PROMPT:
Word for word, set down the lines from the one that contains "camera: 55 degrees right, 5 degrees up" through the final line of the data; no pictures belong in the copy.

Before-and-after scene images

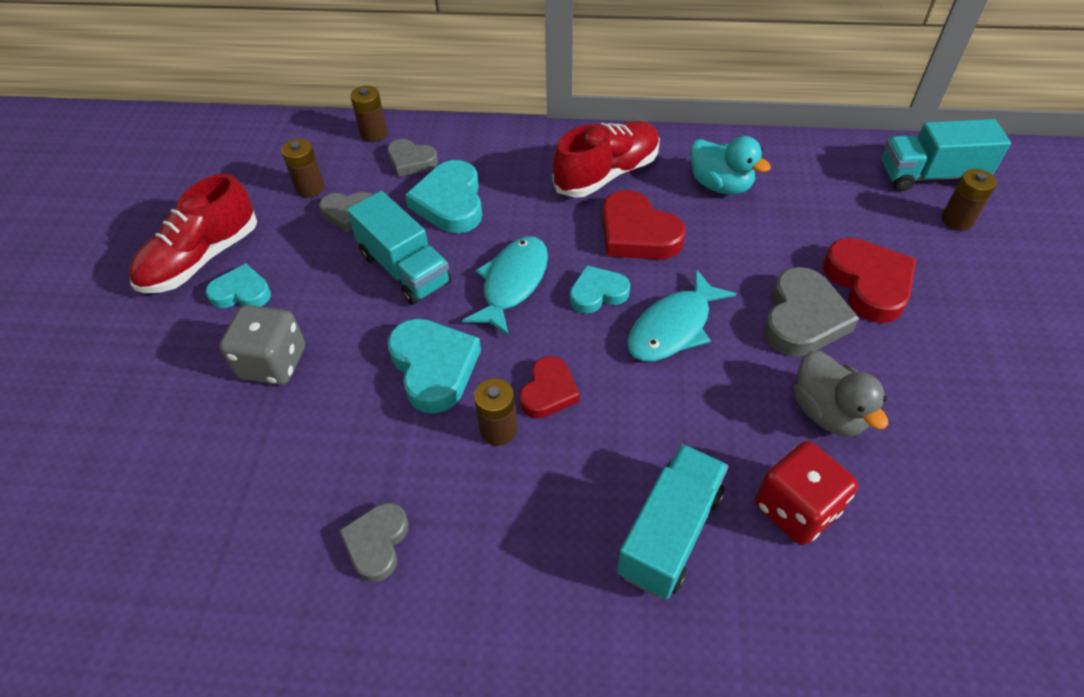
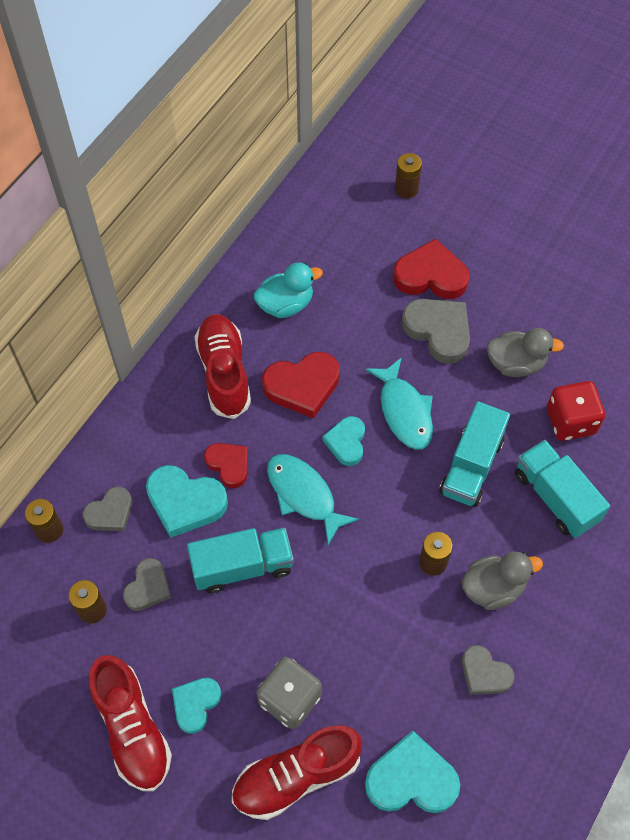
camera: 65 degrees left, 10 degrees up
(187, 403) = (296, 776): none -> red shoe
(434, 367) = (356, 583): turquoise heart -> turquoise heart (411, 779)
(498, 508) = (493, 588): none -> grey duck
(548, 391) = (417, 516): red heart -> red heart (229, 465)
(930, 176) = (357, 174): turquoise truck -> turquoise truck (471, 466)

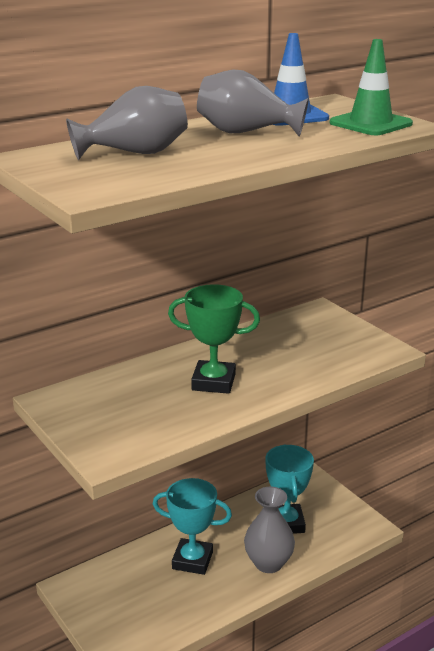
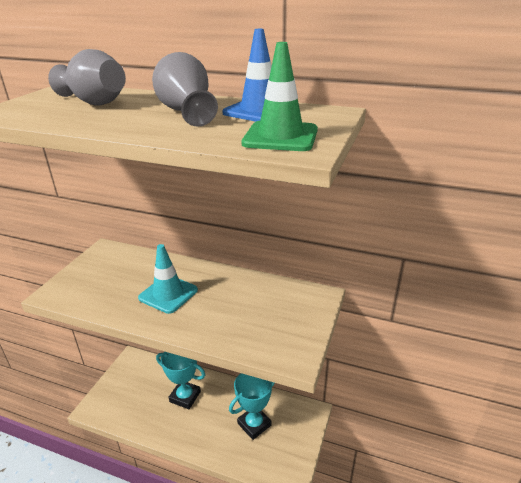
camera: 55 degrees right, 5 degrees up
(192, 560) = (185, 397): turquoise trophy -> turquoise trophy turned 45 degrees counterclockwise
(213, 382) = (168, 294): green trophy -> turquoise traffic cone
(268, 563) = (208, 436): grey vase -> none

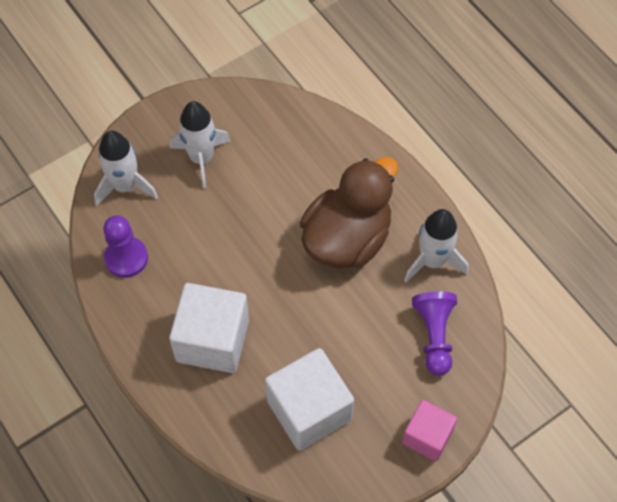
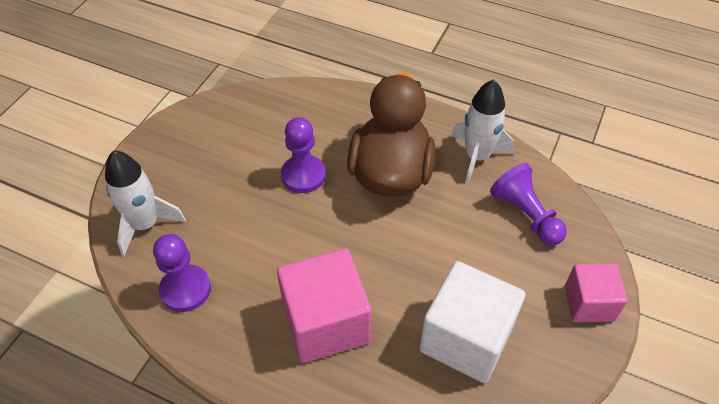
camera: 30 degrees left, 10 degrees down
(201, 158) = (209, 168): white rocket -> none
(212, 340) = (326, 323): white cube -> pink cube
(273, 204) = (303, 175): none -> purple pawn

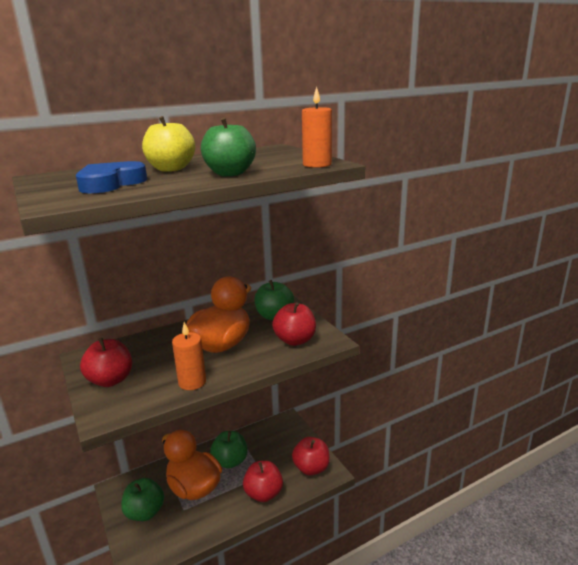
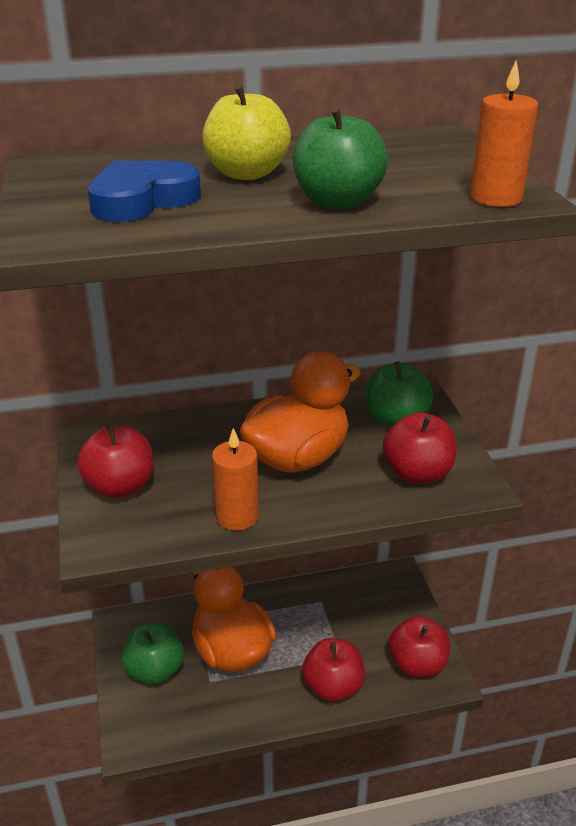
camera: 15 degrees right, 10 degrees up
(230, 461) = (294, 623): green apple -> none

SOLUTION TO THE PROBLEM:
camera: 55 degrees right, 5 degrees up
(192, 560) = (185, 397): turquoise trophy -> turquoise trophy turned 45 degrees counterclockwise
(213, 382) = (168, 294): green trophy -> turquoise traffic cone
(268, 563) = (208, 436): grey vase -> none

camera: 30 degrees left, 10 degrees down
(201, 158) = (209, 168): white rocket -> none
(212, 340) = (326, 323): white cube -> pink cube
(273, 204) = (303, 175): none -> purple pawn

camera: 15 degrees right, 10 degrees up
(230, 461) = (294, 623): green apple -> none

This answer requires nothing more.